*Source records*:
····················
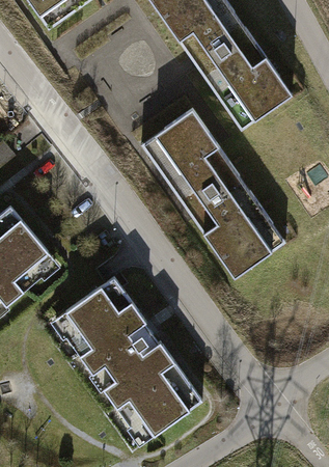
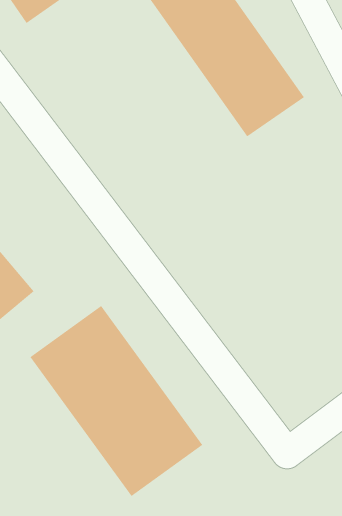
building: [143,110,284,276] -> none

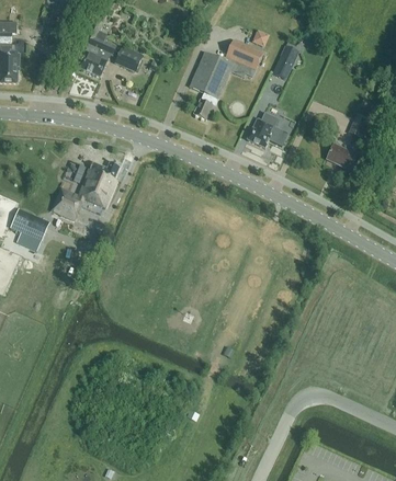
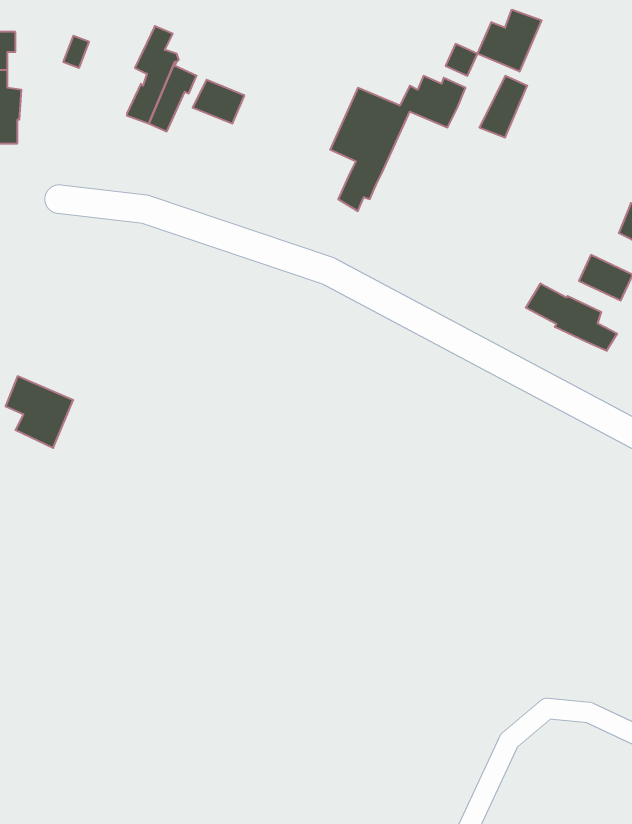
building: none -> [477,10,542,72]
building: [247,114,287,149] -> none
building: none -> [526,283,617,351]
building: [52,162,120,220] -> none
····················
*REQUIRED WORK*: Each line from the one containing "building: [247,114,287,149] -> none" through the final line of the records must be repeated exactly, with no line added or dropped.

*PROBLEM SOLUTION*:
building: [247,114,287,149] -> none
building: none -> [526,283,617,351]
building: [52,162,120,220] -> none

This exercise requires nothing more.